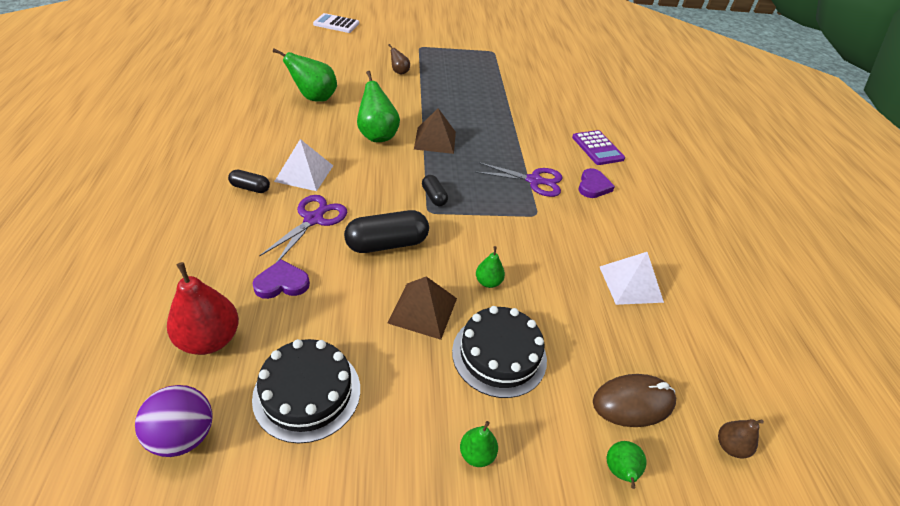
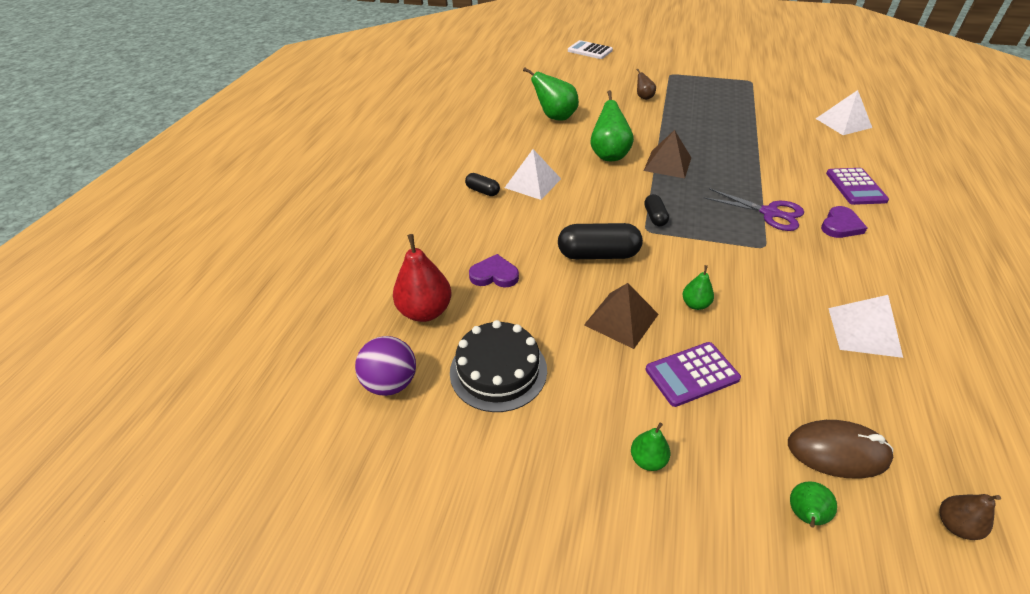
camera: 25 degrees right, 0 degrees up
purple scissors [259,195,347,262] -> none
black cake [452,306,547,398] -> purple calculator [646,342,741,407]
none -> white pyramid [816,90,872,135]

REQUIREMENT: None of the pictures should be carried over when the data above is transcribed exactly.

FINISHED EXERCISE:
camera: 25 degrees right, 0 degrees up
purple scissors [259,195,347,262] -> none
black cake [452,306,547,398] -> purple calculator [646,342,741,407]
none -> white pyramid [816,90,872,135]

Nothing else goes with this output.